Record set:
%%

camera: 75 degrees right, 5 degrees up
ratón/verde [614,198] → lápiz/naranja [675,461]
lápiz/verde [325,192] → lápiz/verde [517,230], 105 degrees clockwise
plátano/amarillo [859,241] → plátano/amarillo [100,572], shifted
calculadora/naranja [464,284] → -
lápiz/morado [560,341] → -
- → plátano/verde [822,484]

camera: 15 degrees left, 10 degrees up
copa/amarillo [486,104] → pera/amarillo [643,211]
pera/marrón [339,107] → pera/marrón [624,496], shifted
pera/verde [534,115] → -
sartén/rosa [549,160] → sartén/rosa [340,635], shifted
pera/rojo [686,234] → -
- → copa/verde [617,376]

%%
%%

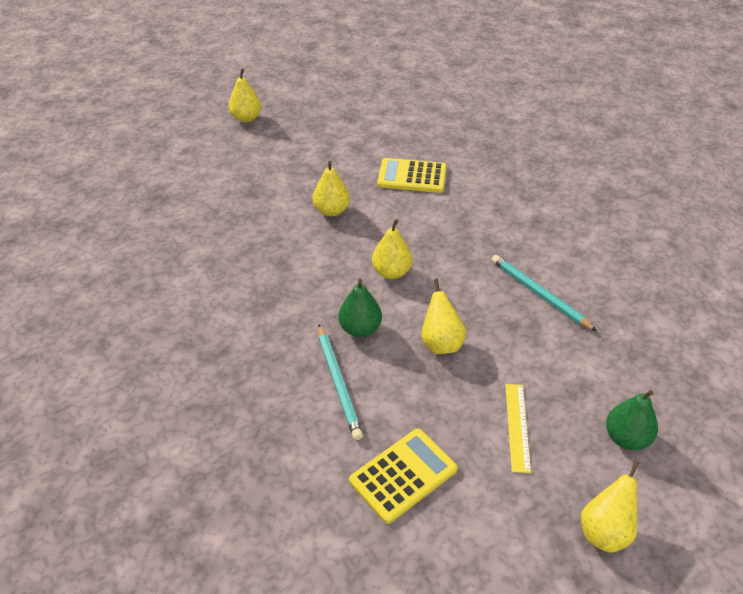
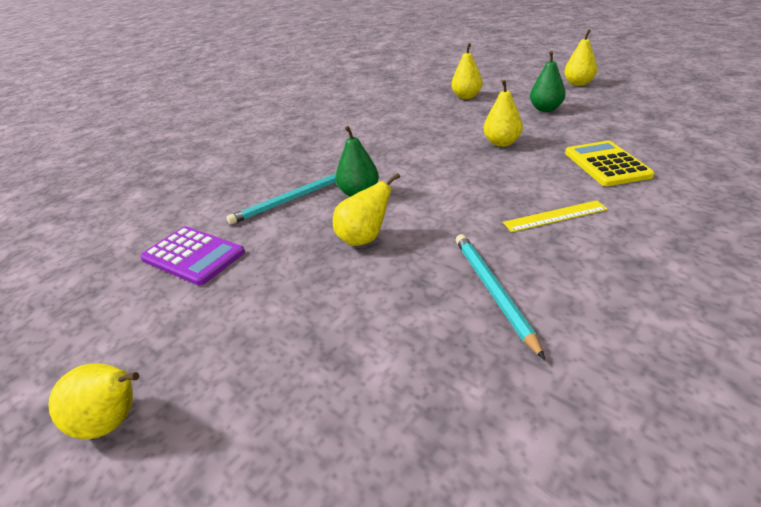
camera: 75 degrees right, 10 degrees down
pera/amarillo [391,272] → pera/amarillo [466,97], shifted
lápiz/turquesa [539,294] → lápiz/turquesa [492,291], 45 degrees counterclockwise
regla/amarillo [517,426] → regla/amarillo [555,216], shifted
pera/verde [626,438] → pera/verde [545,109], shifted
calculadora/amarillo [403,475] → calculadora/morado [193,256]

%%

Problem description: Beginning at the line with "calculadora/naranja [464,284] →" and stopping after the line with "lápiz/morado [560,341] →", please write out every line of the data above exactly and nothing else.

Response to the task:
calculadora/naranja [464,284] → -
lápiz/morado [560,341] → -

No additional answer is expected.